> **What you are asked to do**
Every line below is to be set down again exactly; any image stays out.

Saved entries:
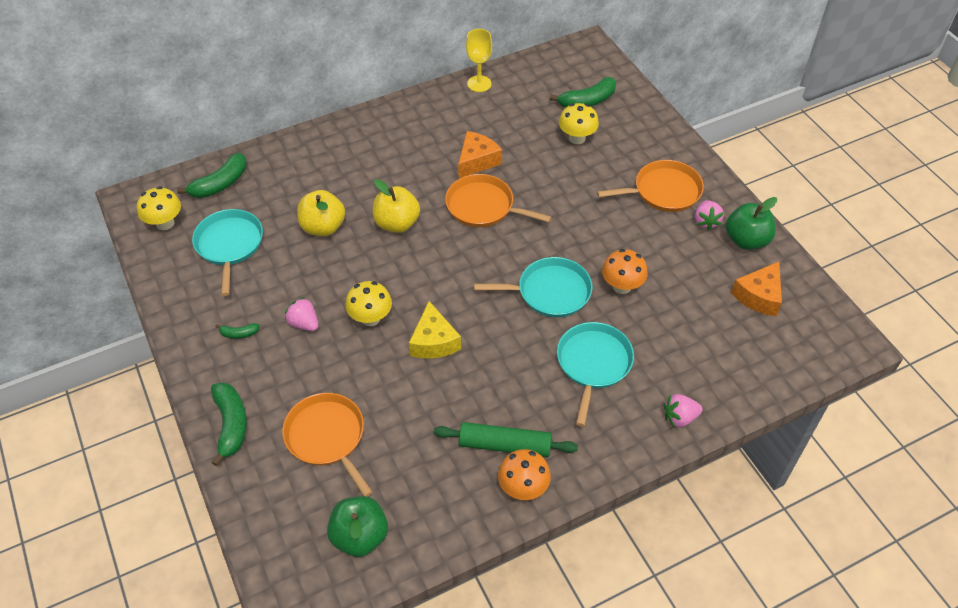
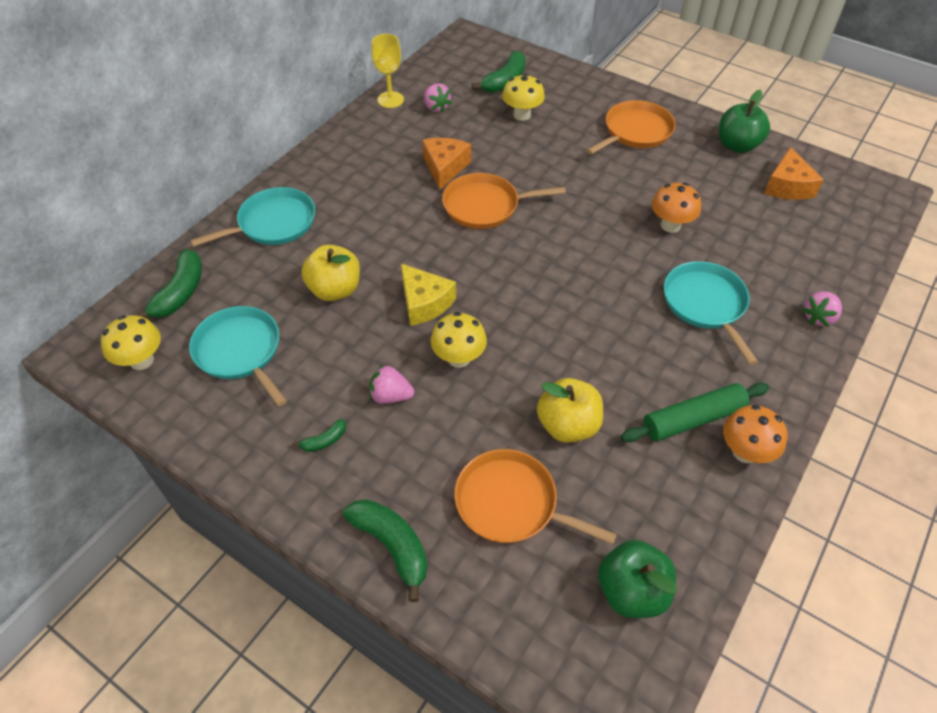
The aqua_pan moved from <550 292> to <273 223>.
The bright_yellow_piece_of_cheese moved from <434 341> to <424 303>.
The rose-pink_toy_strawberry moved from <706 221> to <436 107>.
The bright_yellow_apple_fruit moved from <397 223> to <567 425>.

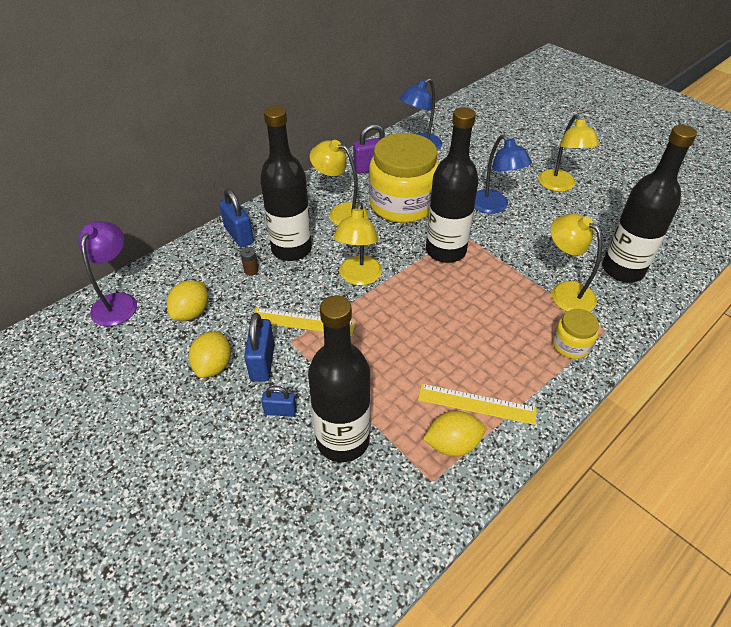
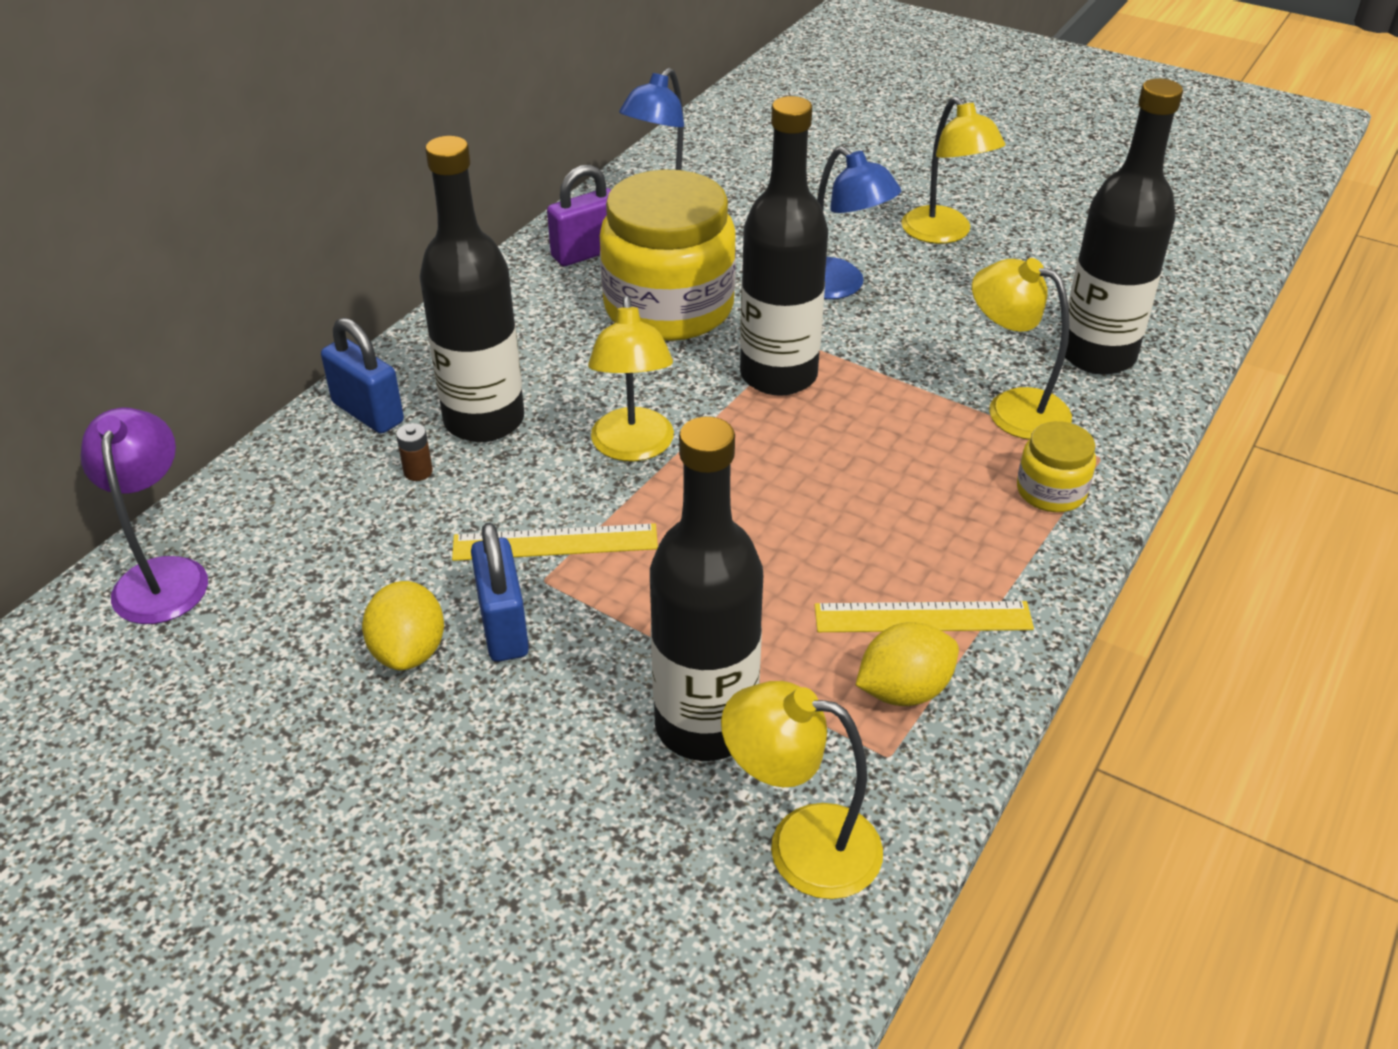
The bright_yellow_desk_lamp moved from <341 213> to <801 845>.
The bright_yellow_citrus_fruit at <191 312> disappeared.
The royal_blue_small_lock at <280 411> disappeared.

> **Answer to this exercise**
The aqua_pan moved from <550 292> to <273 223>.
The bright_yellow_piece_of_cheese moved from <434 341> to <424 303>.
The rose-pink_toy_strawberry moved from <706 221> to <436 107>.
The bright_yellow_apple_fruit moved from <397 223> to <567 425>.

The bright_yellow_desk_lamp moved from <341 213> to <801 845>.
The bright_yellow_citrus_fruit at <191 312> disappeared.
The royal_blue_small_lock at <280 411> disappeared.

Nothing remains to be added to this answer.